#### EXERCISE DETAILS:
The answer must be one number: how many lines in the data below include the string "yellow".

◇ ◇ ◇ ◇ ◇

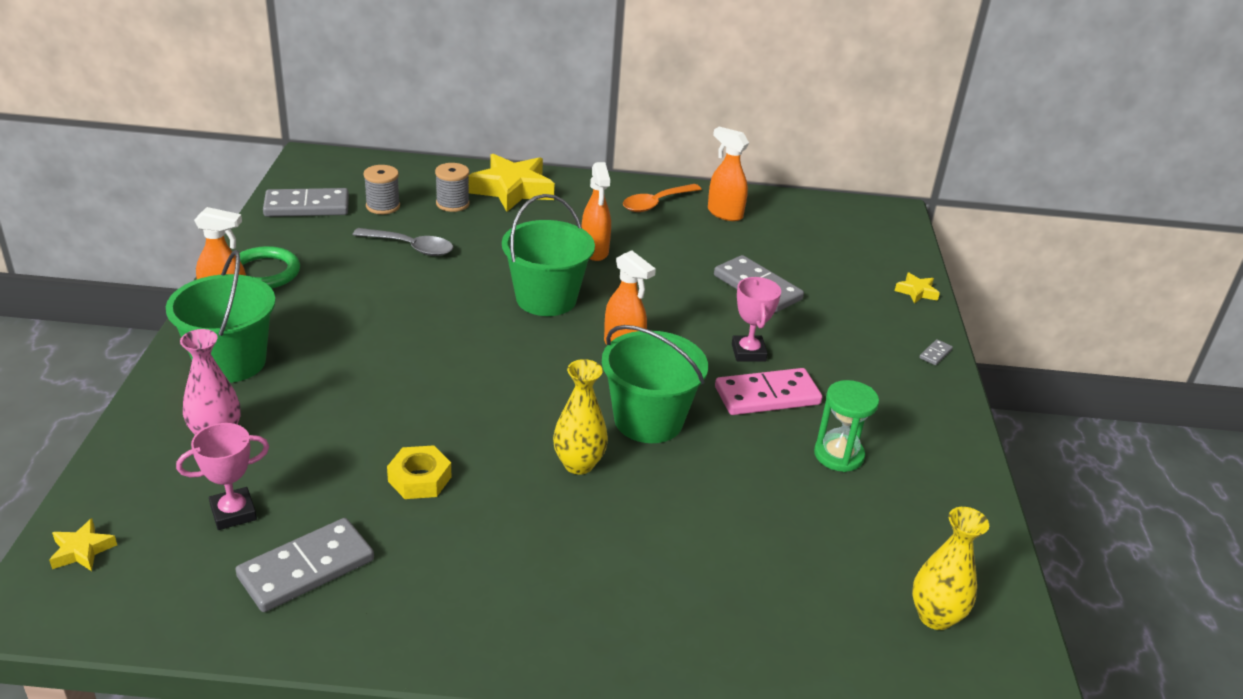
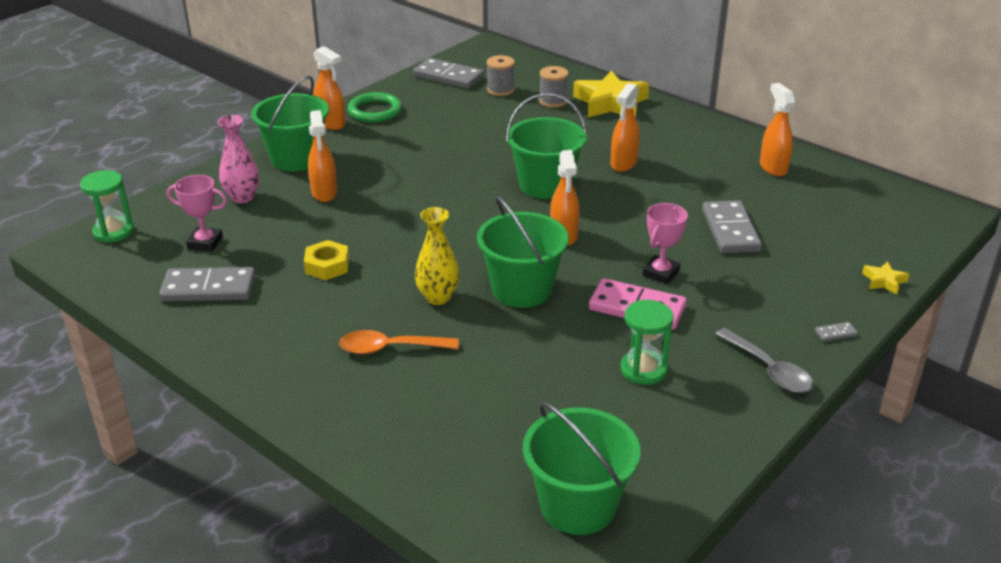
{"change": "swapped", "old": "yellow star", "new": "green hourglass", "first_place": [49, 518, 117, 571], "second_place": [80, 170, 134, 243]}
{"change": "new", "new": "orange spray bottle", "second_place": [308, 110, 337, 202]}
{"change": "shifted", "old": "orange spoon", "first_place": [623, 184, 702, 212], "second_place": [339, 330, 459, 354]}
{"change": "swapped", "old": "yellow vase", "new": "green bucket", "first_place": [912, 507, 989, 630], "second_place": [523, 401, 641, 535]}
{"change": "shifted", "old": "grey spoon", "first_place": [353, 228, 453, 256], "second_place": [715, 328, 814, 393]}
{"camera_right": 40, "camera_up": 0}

◇ ◇ ◇ ◇ ◇

#### ANSWER TO THIS TASK:
2